## Input

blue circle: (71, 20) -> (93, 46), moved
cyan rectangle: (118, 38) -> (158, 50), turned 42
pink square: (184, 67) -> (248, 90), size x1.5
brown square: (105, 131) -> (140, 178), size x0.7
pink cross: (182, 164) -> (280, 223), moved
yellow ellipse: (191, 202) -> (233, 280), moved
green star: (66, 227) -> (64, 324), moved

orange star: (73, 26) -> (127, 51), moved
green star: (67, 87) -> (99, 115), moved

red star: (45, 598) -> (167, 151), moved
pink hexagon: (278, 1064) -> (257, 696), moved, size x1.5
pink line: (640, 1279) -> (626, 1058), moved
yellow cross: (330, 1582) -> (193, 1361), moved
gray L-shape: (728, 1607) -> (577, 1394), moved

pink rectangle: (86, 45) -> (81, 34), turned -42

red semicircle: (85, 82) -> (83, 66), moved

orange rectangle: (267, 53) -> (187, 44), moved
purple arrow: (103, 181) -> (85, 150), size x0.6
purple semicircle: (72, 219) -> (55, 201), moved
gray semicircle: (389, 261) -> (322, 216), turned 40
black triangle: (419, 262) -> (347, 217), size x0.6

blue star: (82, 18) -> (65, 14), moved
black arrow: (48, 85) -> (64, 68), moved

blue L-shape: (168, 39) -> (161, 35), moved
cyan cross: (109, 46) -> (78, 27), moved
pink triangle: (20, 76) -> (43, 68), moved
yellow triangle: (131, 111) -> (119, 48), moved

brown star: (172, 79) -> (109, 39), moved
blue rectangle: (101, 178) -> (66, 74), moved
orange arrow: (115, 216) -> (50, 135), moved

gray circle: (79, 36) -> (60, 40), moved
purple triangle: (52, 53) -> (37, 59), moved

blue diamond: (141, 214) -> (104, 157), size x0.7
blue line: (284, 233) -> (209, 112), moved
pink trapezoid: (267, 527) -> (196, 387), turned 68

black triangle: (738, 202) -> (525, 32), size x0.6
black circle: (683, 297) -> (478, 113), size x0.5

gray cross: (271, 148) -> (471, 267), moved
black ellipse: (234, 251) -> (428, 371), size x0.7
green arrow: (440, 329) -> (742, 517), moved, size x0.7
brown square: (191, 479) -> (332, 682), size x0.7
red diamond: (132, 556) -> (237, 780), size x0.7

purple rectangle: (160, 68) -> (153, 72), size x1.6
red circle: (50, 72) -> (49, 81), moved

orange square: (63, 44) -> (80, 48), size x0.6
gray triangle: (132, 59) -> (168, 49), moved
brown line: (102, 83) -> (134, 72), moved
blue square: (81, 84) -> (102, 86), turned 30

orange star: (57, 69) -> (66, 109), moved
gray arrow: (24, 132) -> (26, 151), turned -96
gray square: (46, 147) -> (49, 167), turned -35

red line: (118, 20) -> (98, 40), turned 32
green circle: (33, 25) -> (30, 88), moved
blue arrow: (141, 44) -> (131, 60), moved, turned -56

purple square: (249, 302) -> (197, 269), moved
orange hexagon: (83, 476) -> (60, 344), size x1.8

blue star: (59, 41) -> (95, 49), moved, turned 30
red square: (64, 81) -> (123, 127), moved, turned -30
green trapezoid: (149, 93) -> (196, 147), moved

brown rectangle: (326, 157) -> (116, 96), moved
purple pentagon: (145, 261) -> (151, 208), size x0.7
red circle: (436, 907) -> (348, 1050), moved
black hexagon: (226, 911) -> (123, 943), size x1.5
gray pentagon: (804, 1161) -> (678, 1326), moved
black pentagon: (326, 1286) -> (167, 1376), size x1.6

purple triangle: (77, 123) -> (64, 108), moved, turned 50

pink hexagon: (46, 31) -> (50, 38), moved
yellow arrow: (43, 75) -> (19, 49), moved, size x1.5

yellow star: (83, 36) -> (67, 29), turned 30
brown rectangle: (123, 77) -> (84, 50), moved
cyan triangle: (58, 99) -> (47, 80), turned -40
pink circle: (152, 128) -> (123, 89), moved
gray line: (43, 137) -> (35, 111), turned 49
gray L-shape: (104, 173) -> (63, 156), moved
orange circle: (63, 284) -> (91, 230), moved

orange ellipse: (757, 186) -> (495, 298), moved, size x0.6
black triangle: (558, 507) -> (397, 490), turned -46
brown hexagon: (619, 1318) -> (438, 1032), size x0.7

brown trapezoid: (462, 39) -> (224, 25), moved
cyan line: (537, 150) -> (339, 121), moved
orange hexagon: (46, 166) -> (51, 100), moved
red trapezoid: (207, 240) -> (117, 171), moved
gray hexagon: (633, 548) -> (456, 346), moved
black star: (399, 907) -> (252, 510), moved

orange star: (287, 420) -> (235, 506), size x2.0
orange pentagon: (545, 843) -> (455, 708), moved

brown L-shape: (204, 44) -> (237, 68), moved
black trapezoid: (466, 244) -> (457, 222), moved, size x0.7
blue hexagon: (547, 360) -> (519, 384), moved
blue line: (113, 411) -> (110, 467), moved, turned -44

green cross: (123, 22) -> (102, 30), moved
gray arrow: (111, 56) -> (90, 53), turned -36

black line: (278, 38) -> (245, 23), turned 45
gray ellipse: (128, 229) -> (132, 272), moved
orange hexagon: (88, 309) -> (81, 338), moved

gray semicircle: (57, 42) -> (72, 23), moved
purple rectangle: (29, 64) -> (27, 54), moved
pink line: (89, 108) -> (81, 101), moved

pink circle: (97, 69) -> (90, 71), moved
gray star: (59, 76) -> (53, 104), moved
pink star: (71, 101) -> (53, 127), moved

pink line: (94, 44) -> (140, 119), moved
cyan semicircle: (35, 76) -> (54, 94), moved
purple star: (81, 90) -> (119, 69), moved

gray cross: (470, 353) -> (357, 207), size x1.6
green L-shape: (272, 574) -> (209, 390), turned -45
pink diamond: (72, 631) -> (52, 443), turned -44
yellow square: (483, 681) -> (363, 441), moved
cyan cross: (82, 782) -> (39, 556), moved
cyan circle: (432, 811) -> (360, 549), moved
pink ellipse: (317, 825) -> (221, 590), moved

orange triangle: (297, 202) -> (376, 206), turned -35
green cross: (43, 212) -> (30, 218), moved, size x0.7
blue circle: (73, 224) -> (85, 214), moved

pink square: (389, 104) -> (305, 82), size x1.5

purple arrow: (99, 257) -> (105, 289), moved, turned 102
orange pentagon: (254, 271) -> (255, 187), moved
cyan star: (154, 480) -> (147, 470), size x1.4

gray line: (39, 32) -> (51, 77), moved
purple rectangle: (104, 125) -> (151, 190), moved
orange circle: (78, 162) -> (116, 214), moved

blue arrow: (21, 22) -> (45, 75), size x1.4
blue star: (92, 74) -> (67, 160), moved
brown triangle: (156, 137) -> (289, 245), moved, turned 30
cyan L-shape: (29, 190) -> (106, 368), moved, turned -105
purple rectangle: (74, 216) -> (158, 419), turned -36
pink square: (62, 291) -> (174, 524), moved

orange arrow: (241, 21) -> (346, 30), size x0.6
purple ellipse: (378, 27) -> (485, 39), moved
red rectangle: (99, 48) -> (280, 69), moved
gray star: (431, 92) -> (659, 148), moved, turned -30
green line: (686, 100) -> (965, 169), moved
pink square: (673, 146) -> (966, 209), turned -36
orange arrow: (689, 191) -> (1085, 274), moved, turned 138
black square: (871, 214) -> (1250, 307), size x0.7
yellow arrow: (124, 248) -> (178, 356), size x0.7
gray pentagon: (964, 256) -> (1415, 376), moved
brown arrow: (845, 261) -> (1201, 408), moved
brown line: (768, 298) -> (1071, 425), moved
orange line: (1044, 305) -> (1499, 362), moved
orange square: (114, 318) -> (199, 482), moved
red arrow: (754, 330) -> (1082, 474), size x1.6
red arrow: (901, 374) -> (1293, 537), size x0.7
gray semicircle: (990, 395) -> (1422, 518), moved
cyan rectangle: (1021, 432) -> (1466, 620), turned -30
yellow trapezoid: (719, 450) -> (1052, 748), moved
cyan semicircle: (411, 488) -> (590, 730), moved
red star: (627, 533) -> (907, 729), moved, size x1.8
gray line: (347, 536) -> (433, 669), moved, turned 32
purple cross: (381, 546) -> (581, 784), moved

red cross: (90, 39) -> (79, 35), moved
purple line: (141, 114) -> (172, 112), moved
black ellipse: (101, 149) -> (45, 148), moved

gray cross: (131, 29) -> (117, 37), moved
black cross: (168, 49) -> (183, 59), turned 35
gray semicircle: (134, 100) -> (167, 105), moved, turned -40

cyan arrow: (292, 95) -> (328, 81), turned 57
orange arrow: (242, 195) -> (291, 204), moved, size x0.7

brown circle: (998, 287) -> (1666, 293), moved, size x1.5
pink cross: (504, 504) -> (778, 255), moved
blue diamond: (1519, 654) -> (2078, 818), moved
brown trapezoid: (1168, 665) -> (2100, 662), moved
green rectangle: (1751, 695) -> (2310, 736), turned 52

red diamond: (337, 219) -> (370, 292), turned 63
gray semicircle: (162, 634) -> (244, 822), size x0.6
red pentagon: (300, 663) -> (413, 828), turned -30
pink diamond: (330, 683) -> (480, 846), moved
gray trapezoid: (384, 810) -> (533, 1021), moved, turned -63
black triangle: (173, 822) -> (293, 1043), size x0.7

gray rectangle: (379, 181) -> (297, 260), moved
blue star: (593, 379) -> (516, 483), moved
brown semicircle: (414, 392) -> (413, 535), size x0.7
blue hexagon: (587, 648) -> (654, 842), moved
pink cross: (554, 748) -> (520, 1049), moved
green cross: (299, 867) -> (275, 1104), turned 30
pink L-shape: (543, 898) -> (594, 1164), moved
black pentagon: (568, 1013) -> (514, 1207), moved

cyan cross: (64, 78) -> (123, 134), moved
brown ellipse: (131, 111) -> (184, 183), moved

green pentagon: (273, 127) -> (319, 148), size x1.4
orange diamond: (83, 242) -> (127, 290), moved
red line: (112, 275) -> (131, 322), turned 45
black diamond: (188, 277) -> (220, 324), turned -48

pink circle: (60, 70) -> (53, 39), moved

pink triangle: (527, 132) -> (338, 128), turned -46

## Your task
Set down exactly what runs from the line containing "green cross: (299, 867)" through the last line above, both lines included.

## Exercise response
green cross: (299, 867) -> (275, 1104), turned 30
pink L-shape: (543, 898) -> (594, 1164), moved
black pentagon: (568, 1013) -> (514, 1207), moved

cyan cross: (64, 78) -> (123, 134), moved
brown ellipse: (131, 111) -> (184, 183), moved

green pentagon: (273, 127) -> (319, 148), size x1.4
orange diamond: (83, 242) -> (127, 290), moved
red line: (112, 275) -> (131, 322), turned 45
black diamond: (188, 277) -> (220, 324), turned -48

pink circle: (60, 70) -> (53, 39), moved

pink triangle: (527, 132) -> (338, 128), turned -46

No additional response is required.